**Problem to solve:** Return the stretch from the line with "BT1 pin RXD: A5 -> A15" through the line with "IR pin OUT: B1 -> C15" in the data below, character for character, skipping all pictures.

**Provided material:**
◆ ◆ ◆

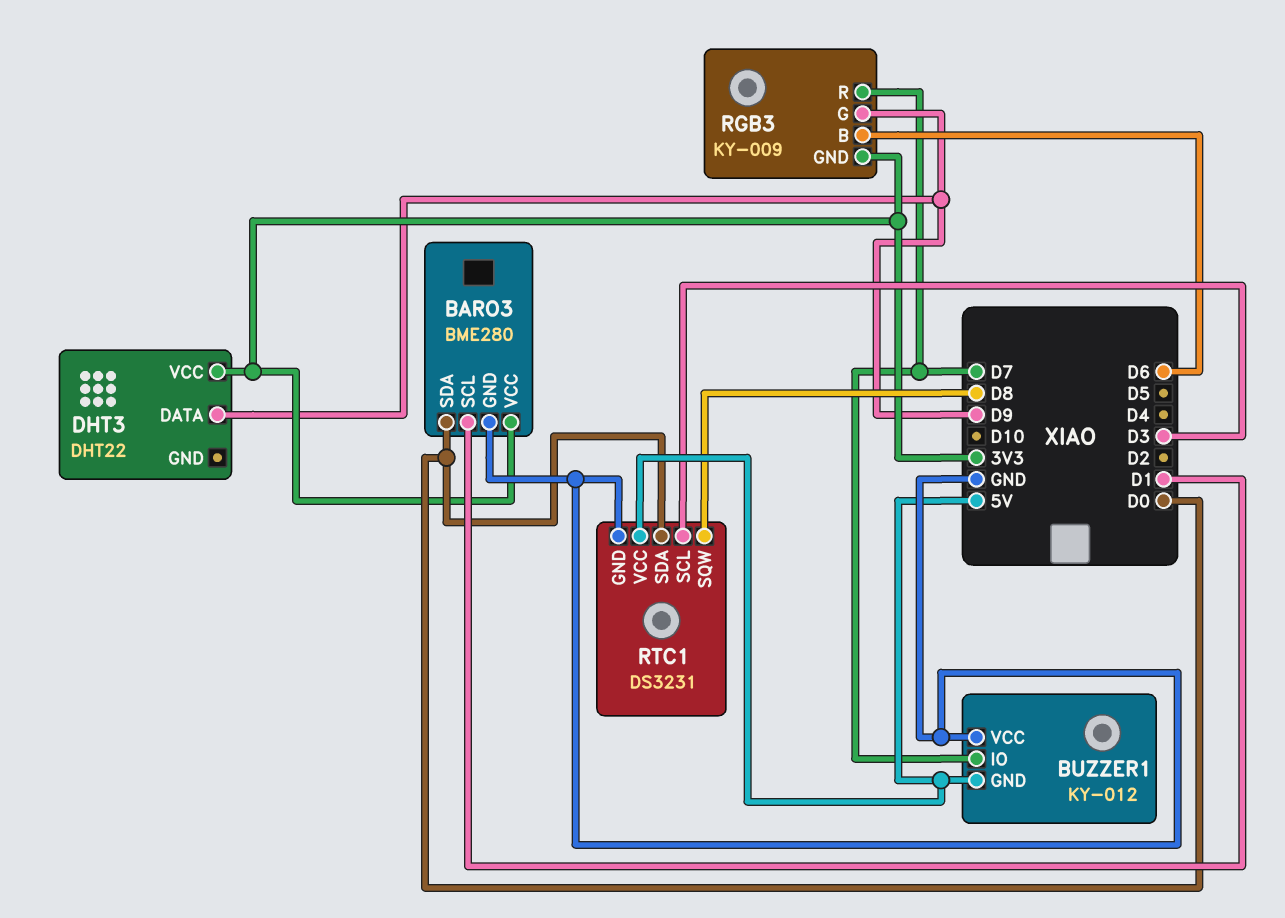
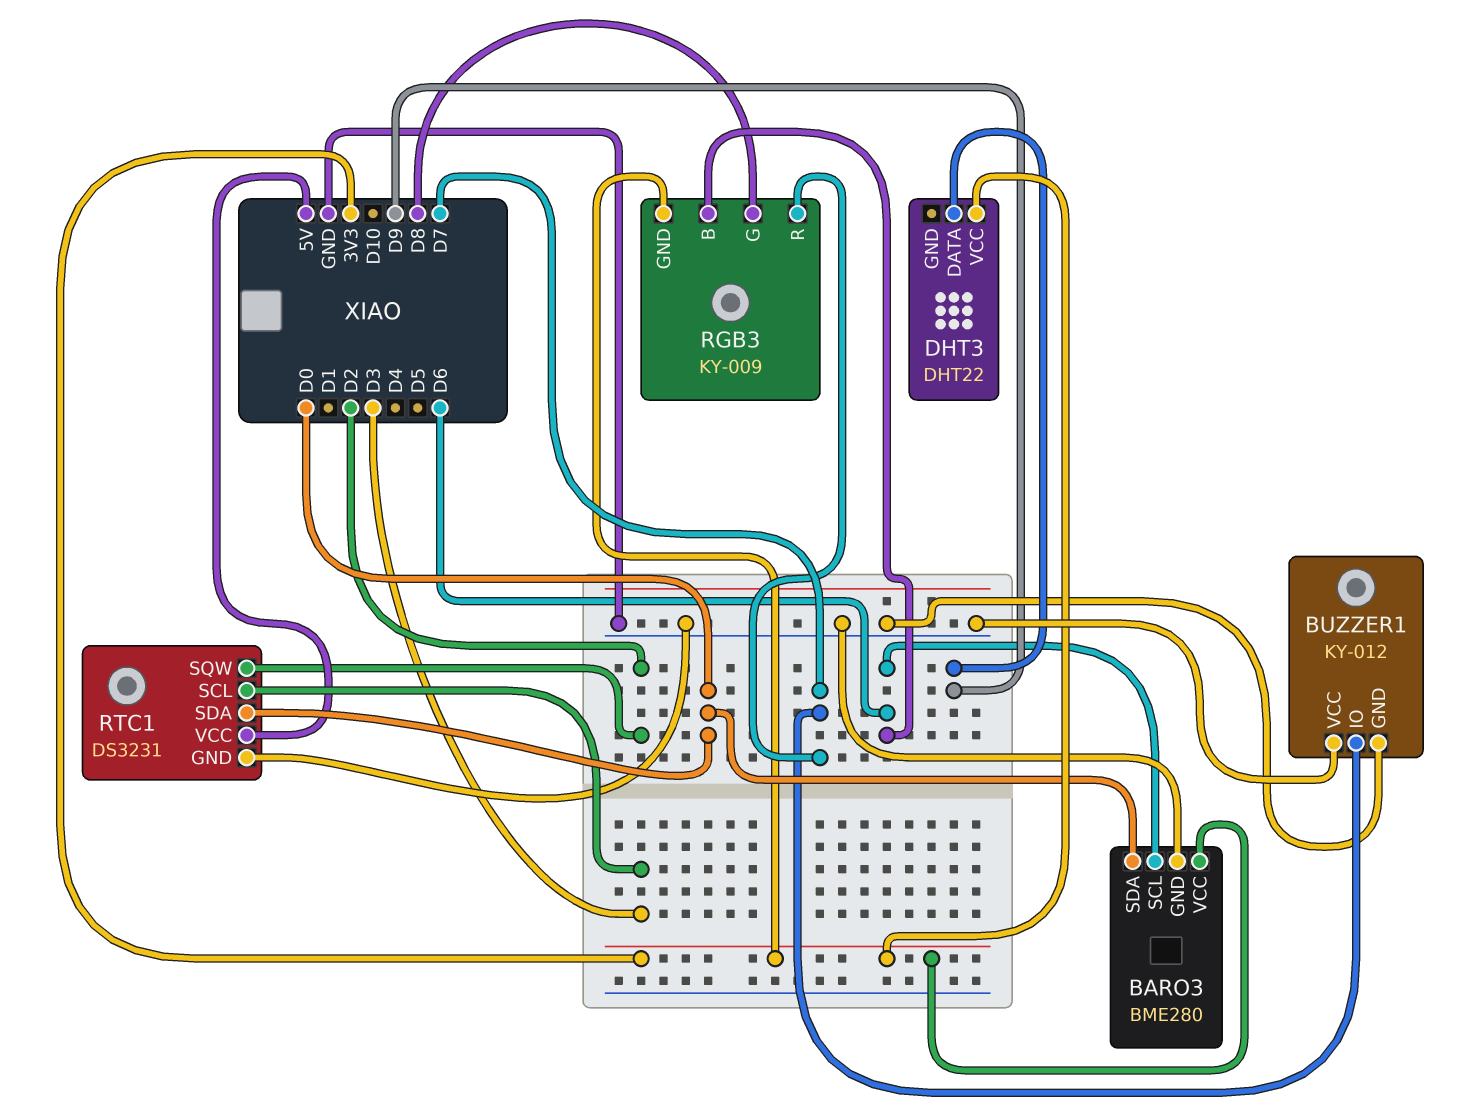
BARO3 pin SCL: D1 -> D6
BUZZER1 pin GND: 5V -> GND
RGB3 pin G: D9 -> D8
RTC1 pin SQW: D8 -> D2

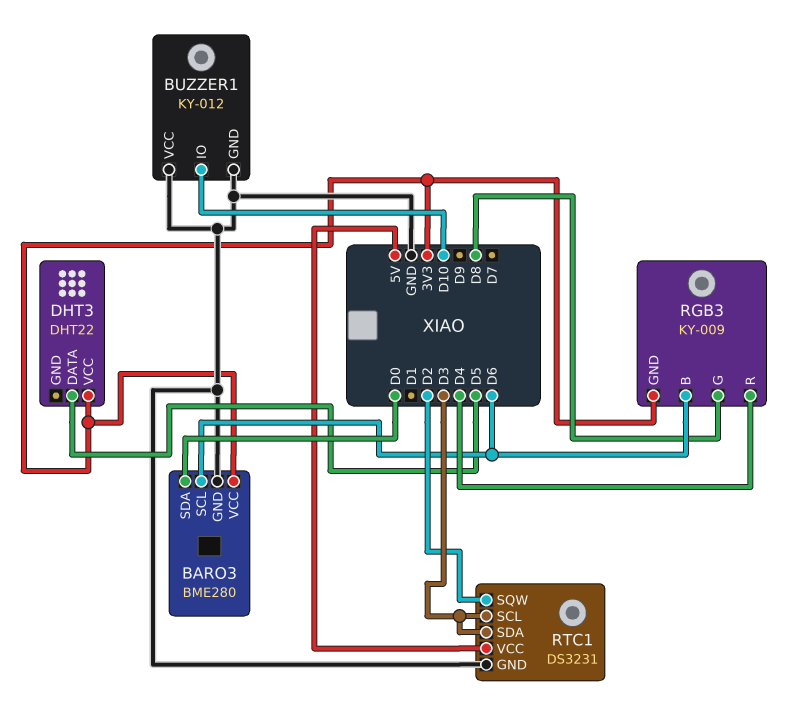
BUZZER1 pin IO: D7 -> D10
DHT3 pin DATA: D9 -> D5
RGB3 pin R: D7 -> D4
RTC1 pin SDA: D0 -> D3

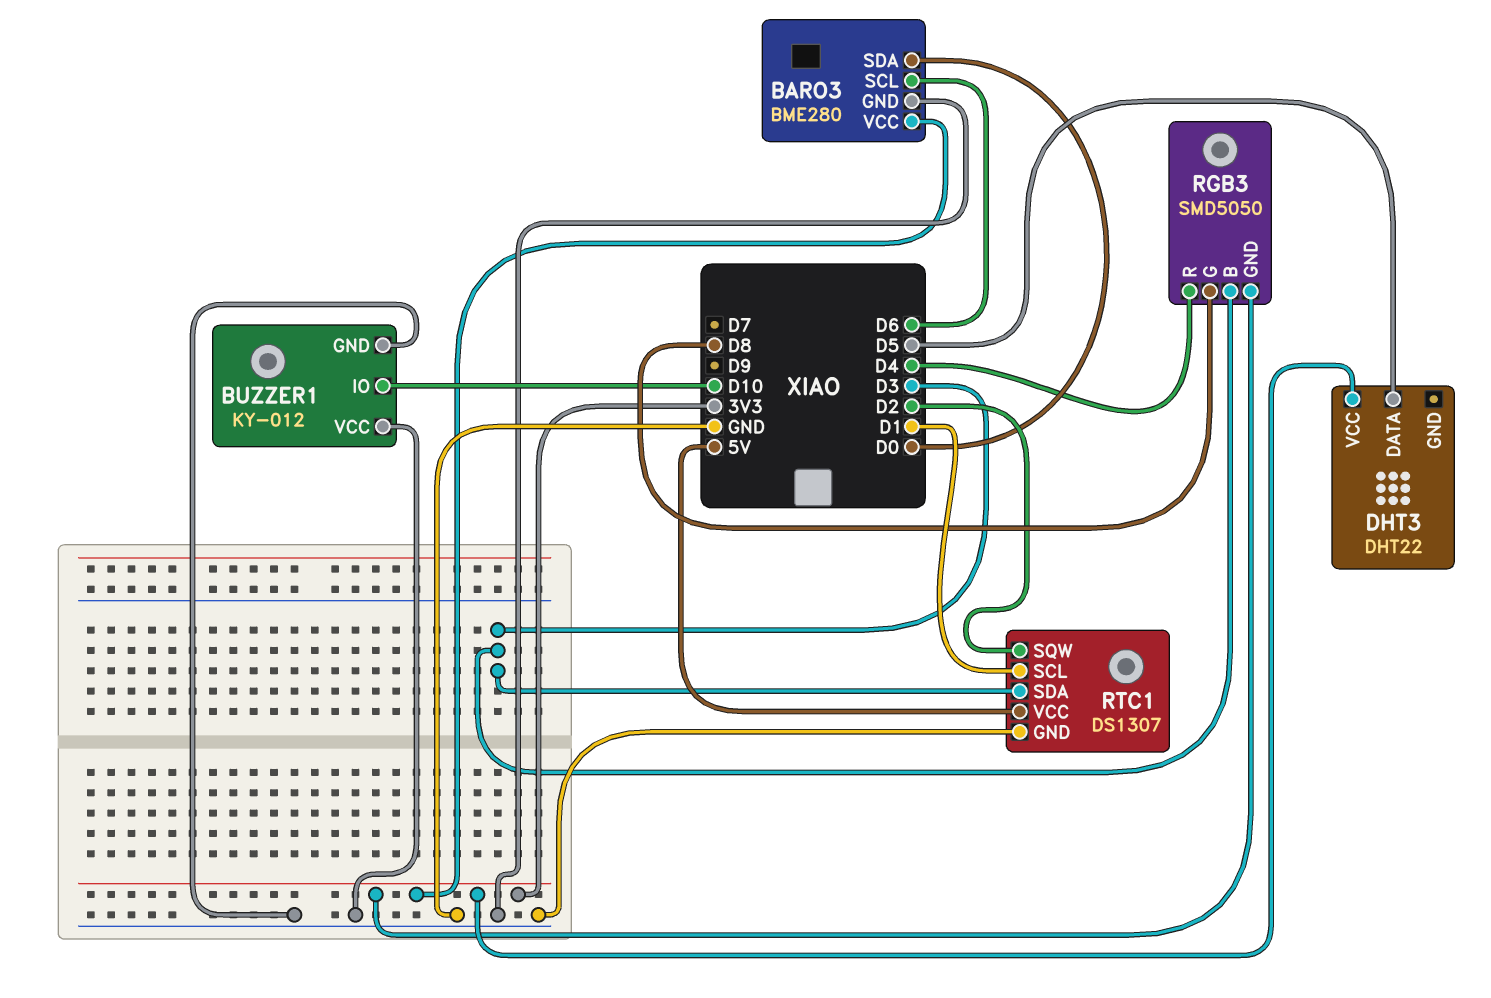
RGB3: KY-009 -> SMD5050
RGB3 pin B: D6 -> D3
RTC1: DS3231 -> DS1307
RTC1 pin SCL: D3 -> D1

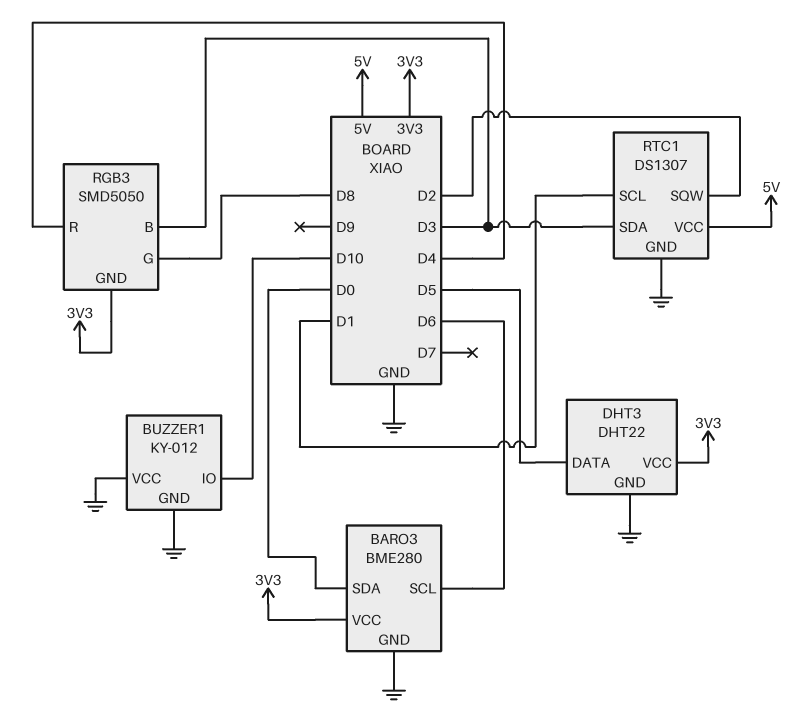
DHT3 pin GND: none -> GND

◆ ◆ ◆

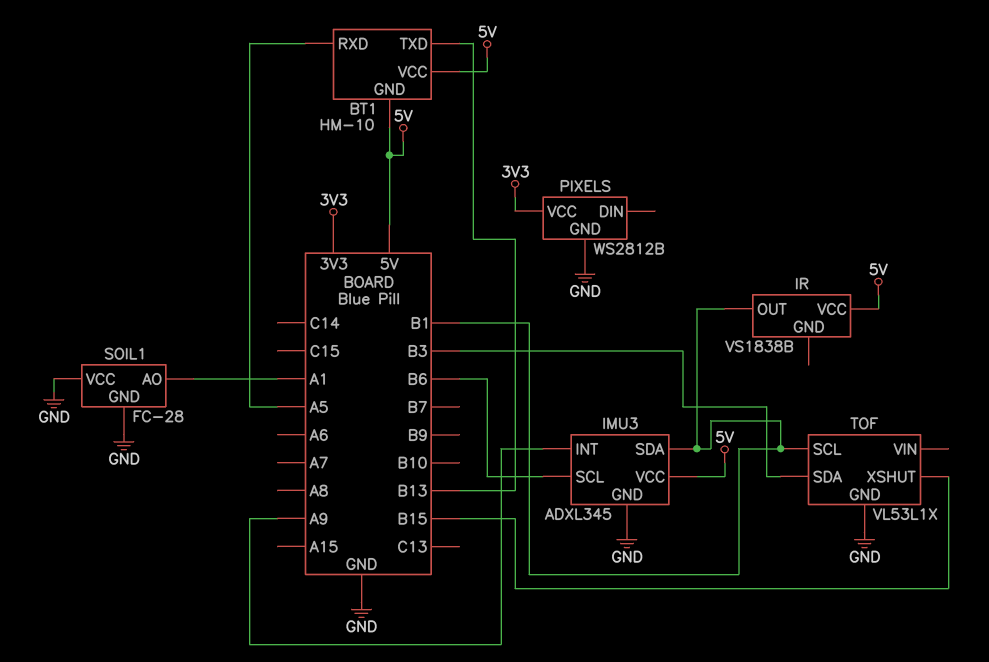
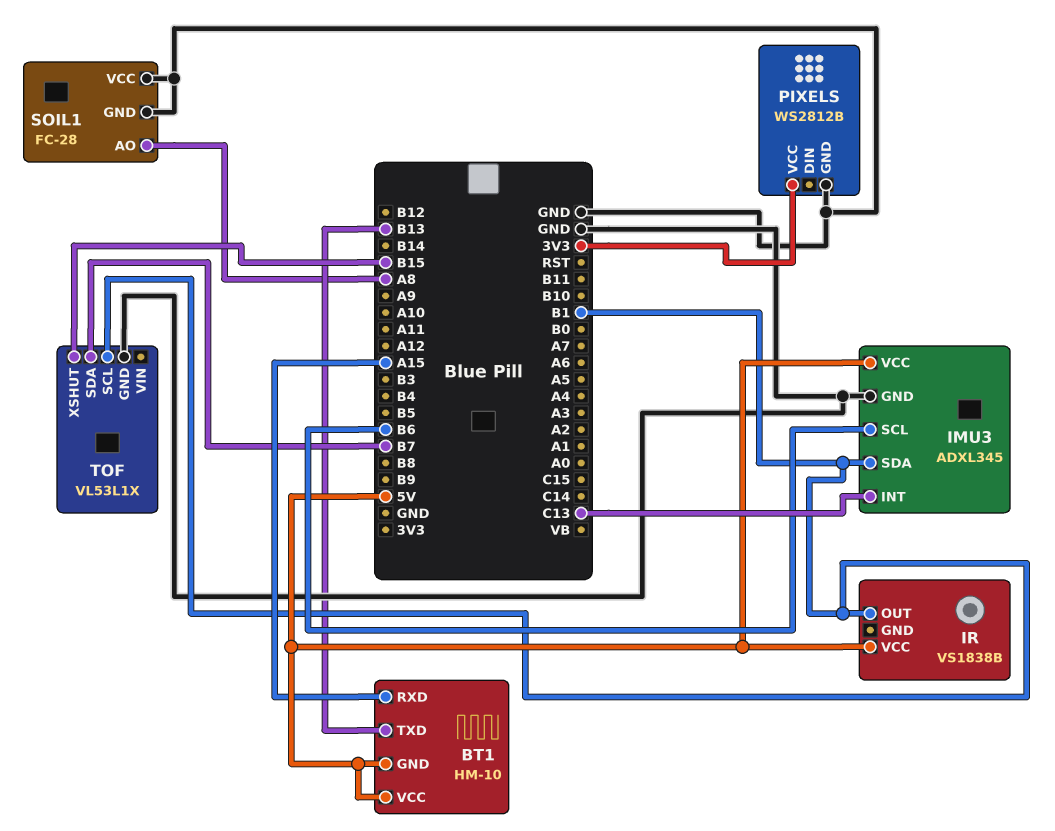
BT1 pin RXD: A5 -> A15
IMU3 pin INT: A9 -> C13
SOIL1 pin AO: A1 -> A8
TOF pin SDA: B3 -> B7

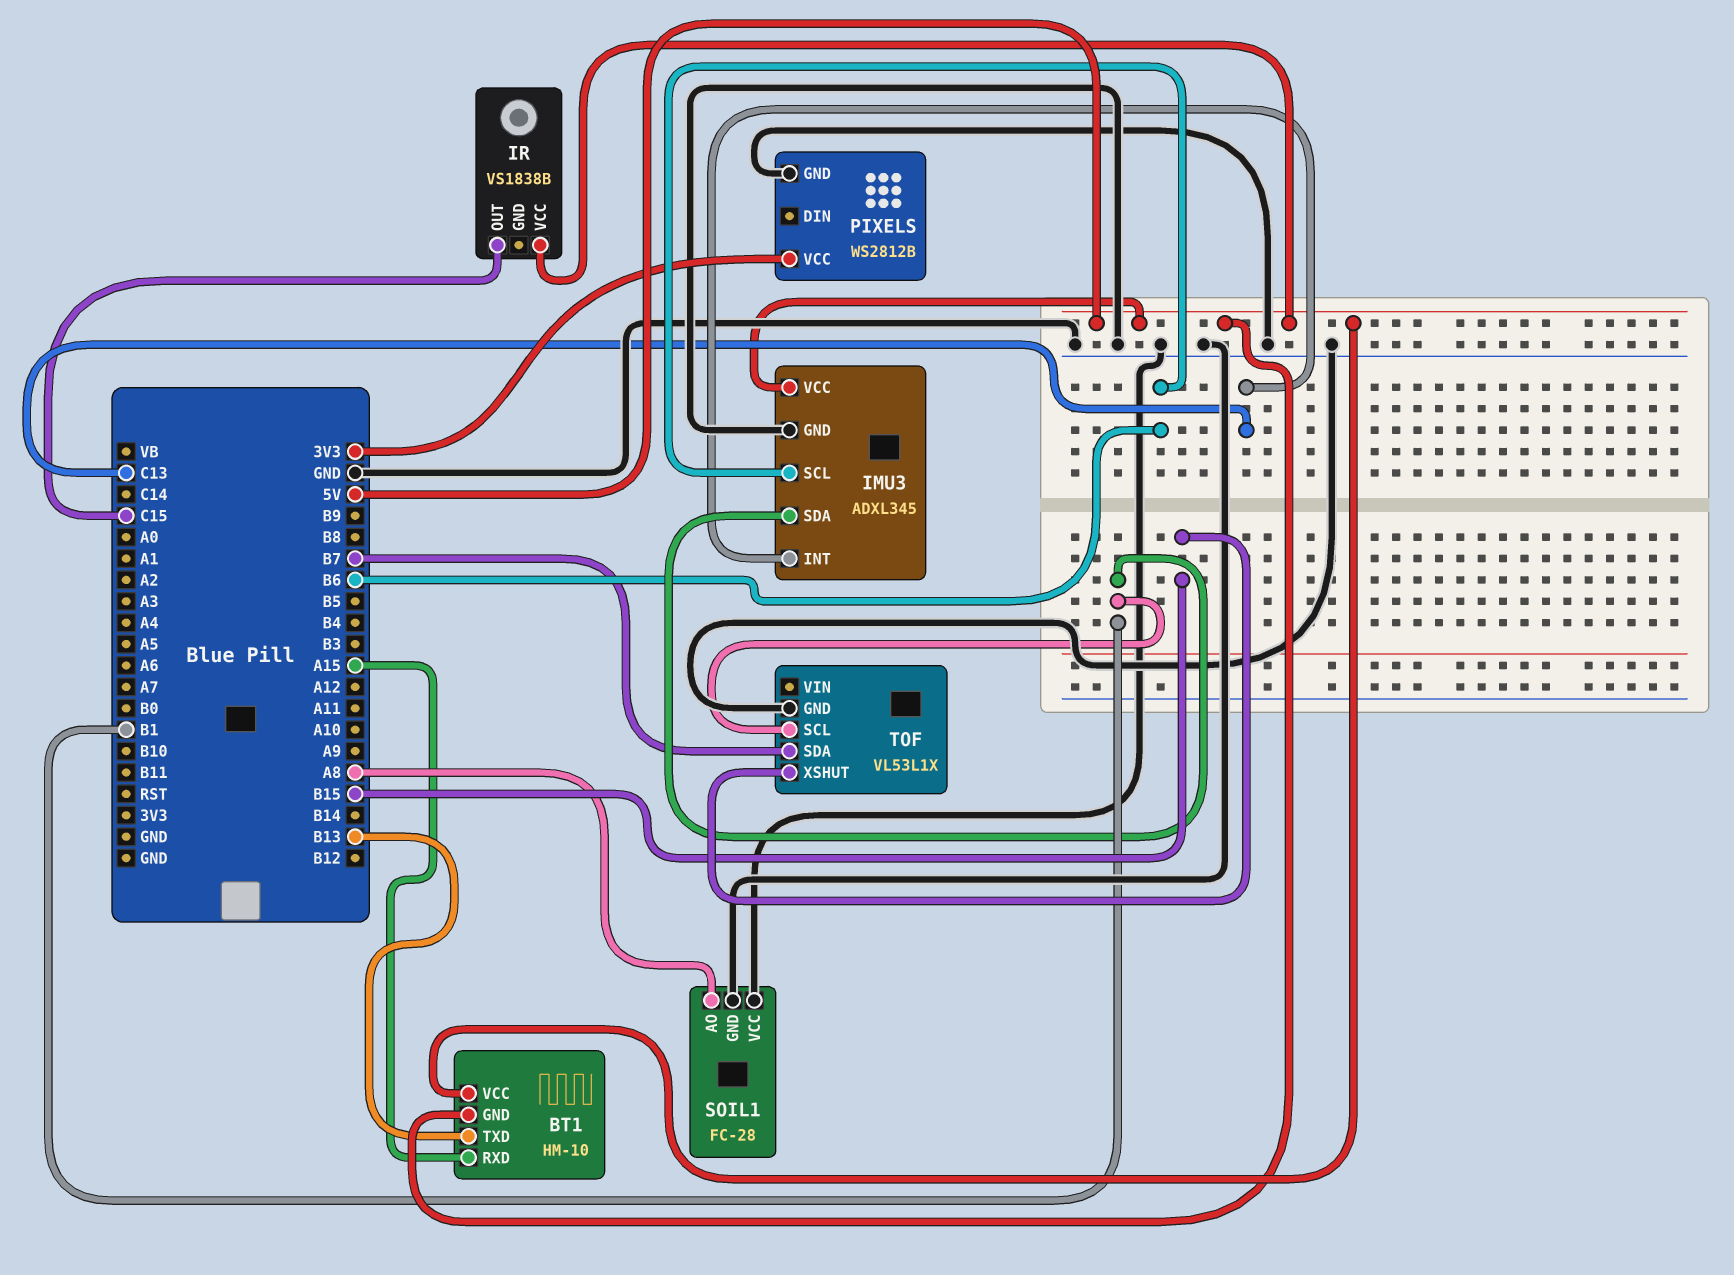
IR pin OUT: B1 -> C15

◆ ◆ ◆

**Written response:**
BT1 pin RXD: A5 -> A15
IMU3 pin INT: A9 -> C13
SOIL1 pin AO: A1 -> A8
TOF pin SDA: B3 -> B7

IR pin OUT: B1 -> C15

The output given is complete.